→ Task to complete
All of the entries below need repeating exactly, apart from their images.

[[ Raw data, beginning ]]

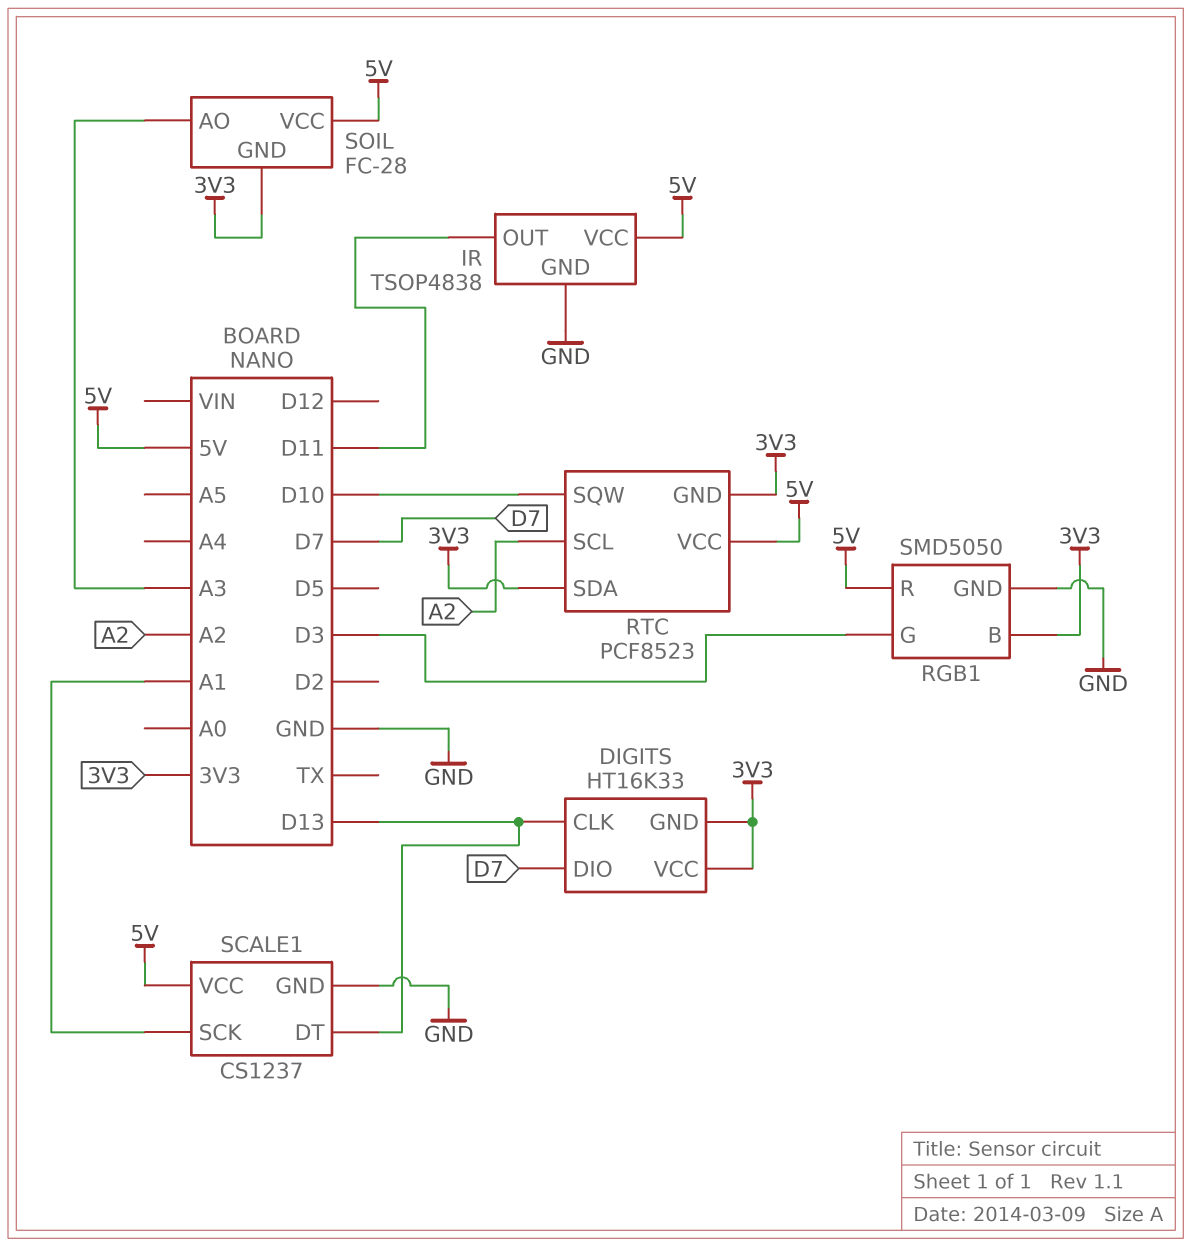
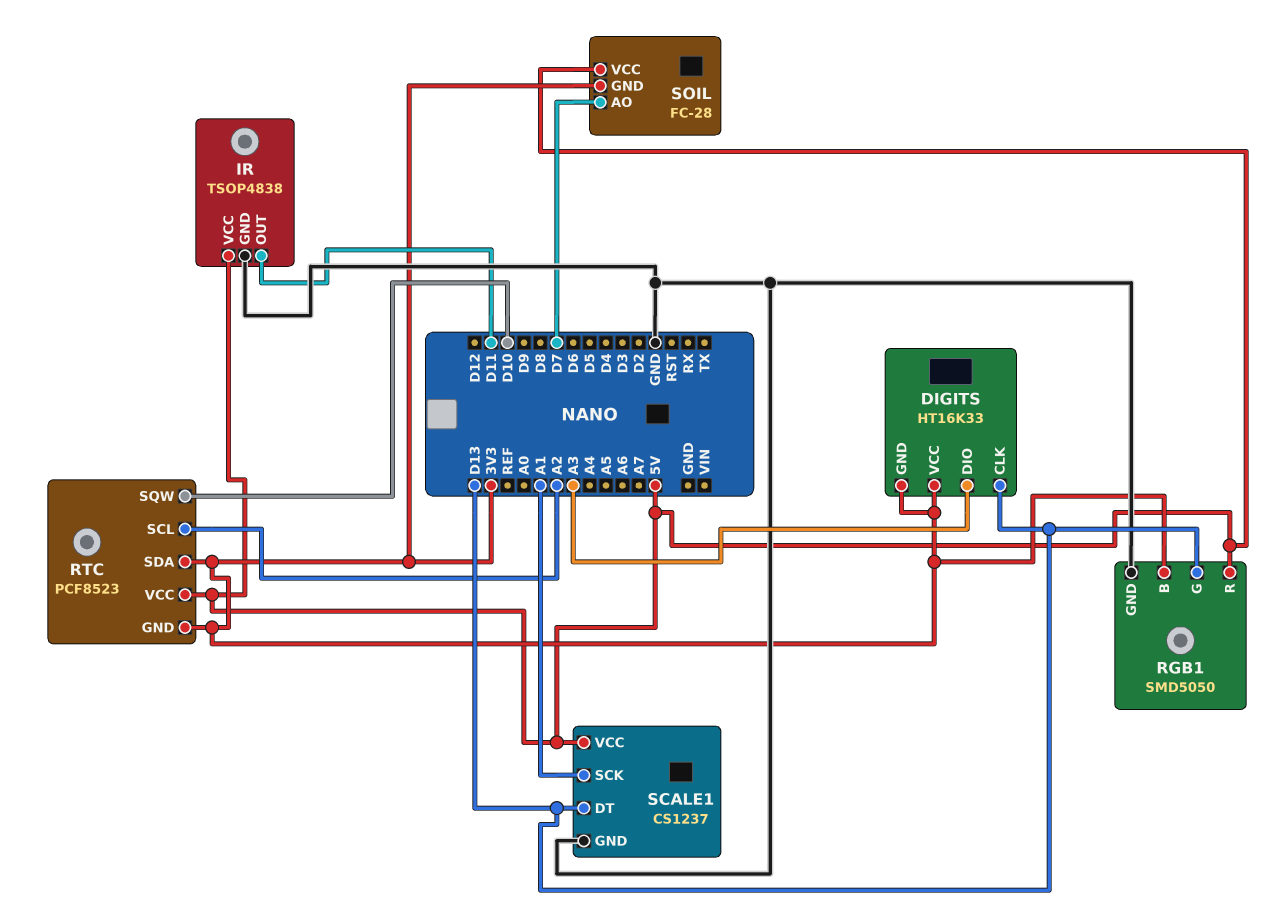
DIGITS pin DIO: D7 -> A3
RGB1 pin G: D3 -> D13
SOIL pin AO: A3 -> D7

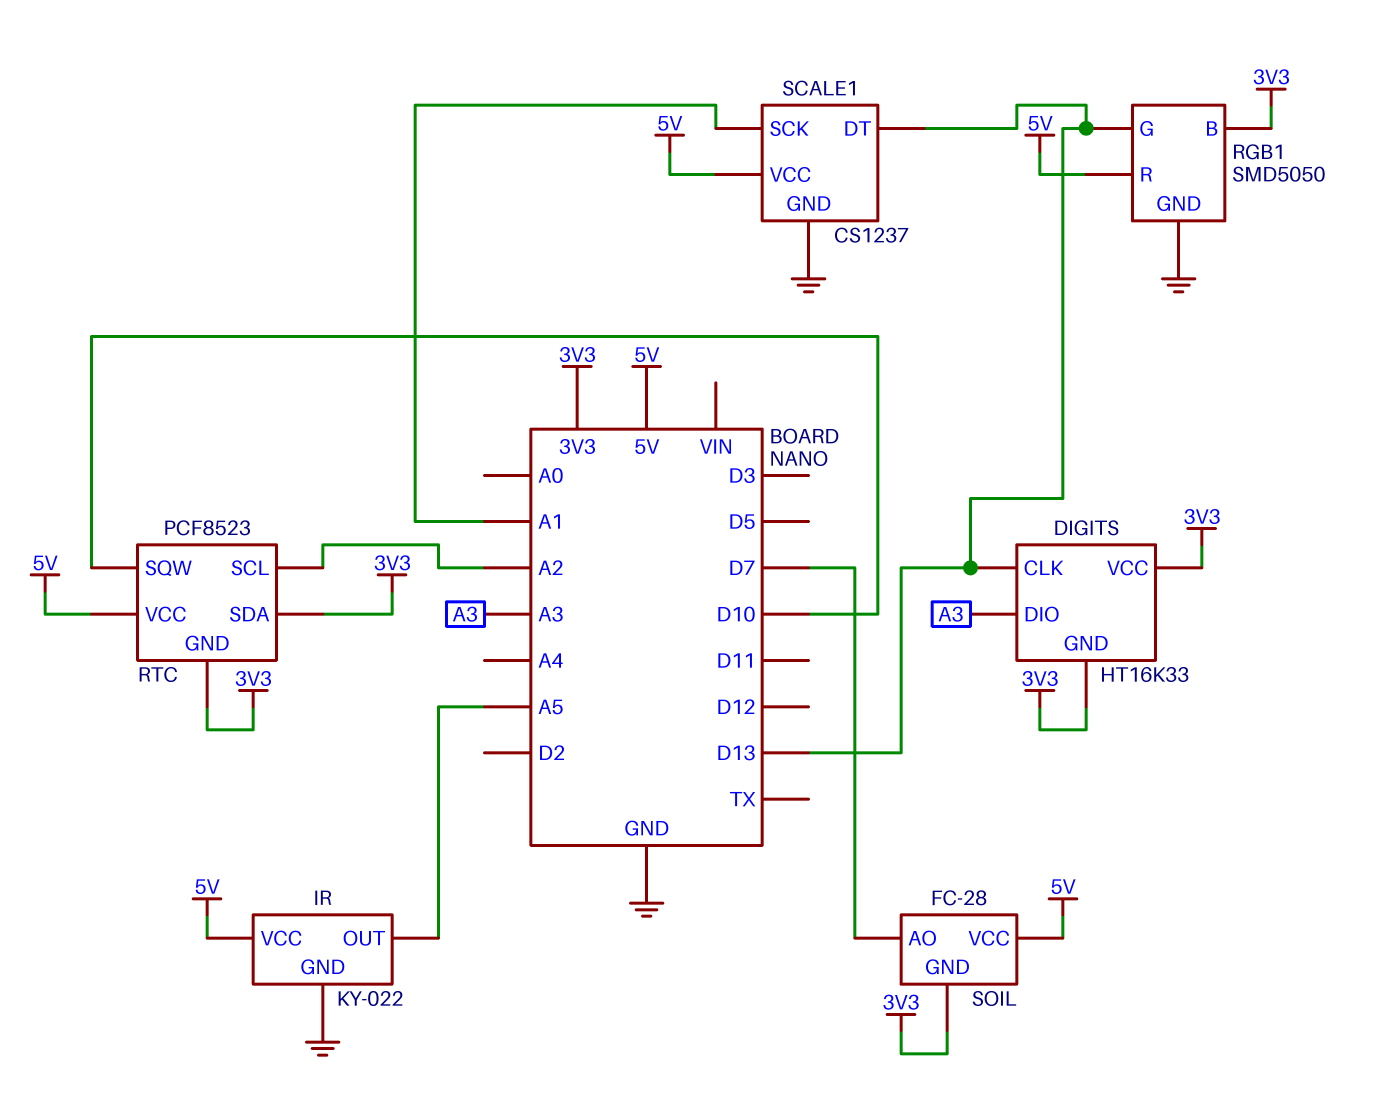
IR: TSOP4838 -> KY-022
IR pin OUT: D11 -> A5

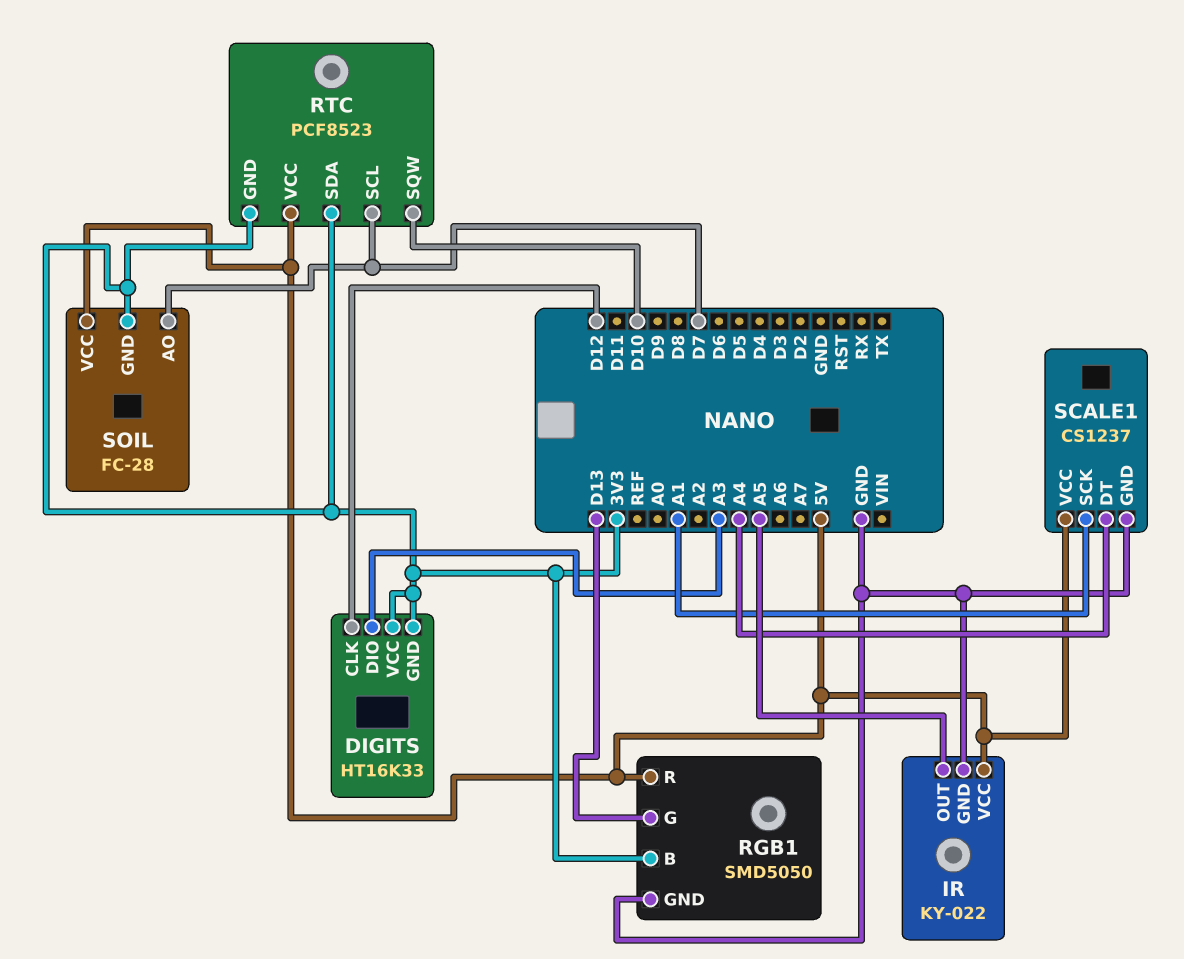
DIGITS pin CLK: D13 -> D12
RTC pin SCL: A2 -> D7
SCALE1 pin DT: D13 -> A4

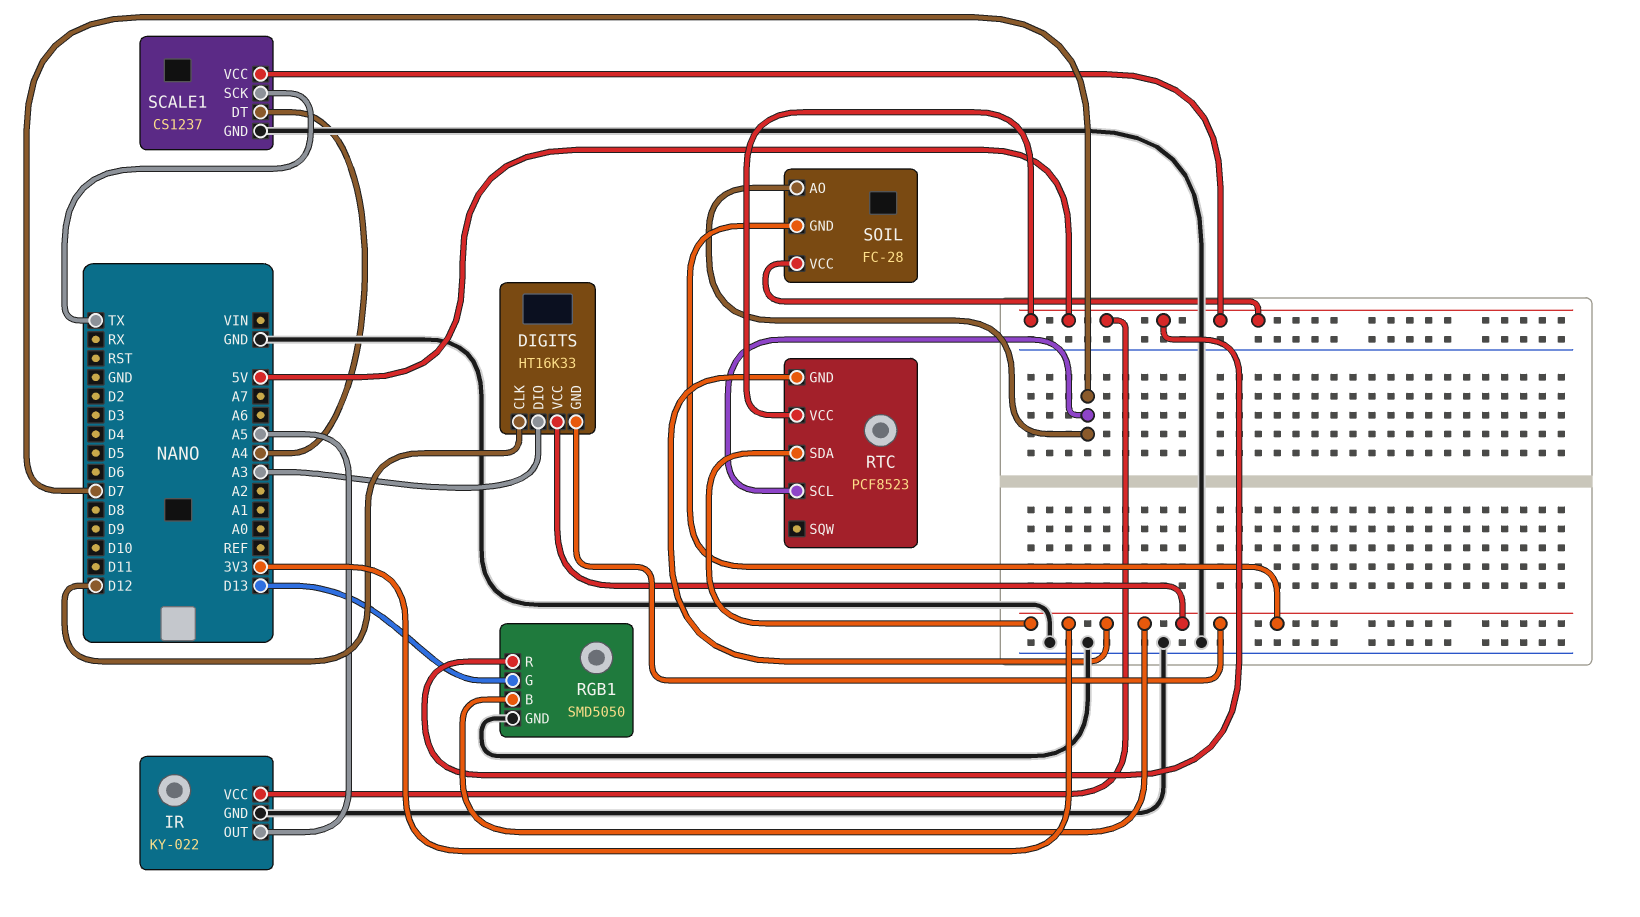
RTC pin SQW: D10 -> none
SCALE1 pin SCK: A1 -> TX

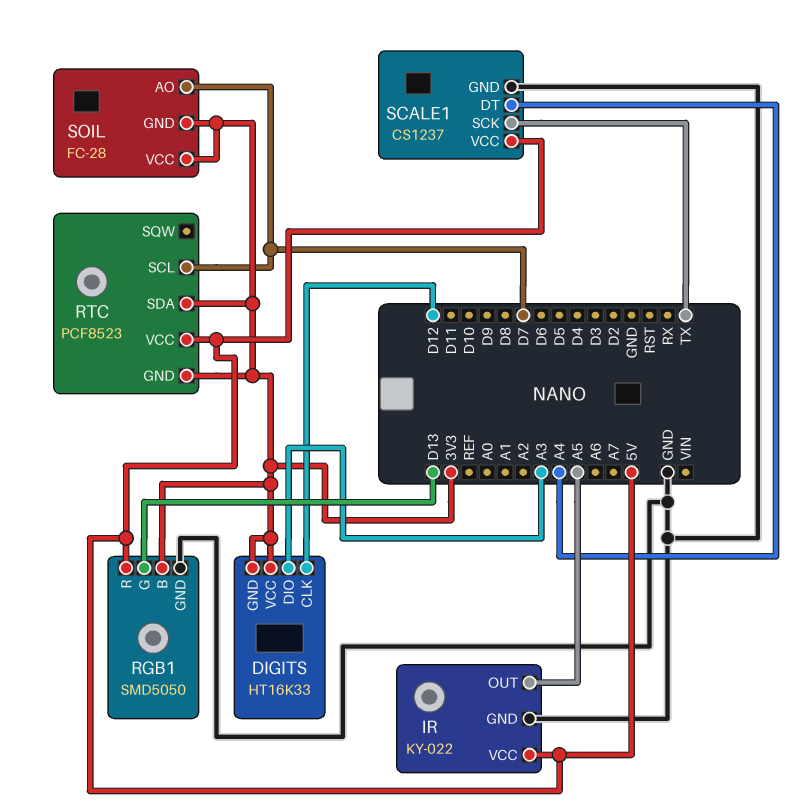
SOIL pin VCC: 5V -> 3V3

[[ Raw data, end ]]

→ Answer space
DIGITS pin DIO: D7 -> A3
RGB1 pin G: D3 -> D13
SOIL pin AO: A3 -> D7

IR: TSOP4838 -> KY-022
IR pin OUT: D11 -> A5

DIGITS pin CLK: D13 -> D12
RTC pin SCL: A2 -> D7
SCALE1 pin DT: D13 -> A4

RTC pin SQW: D10 -> none
SCALE1 pin SCK: A1 -> TX

SOIL pin VCC: 5V -> 3V3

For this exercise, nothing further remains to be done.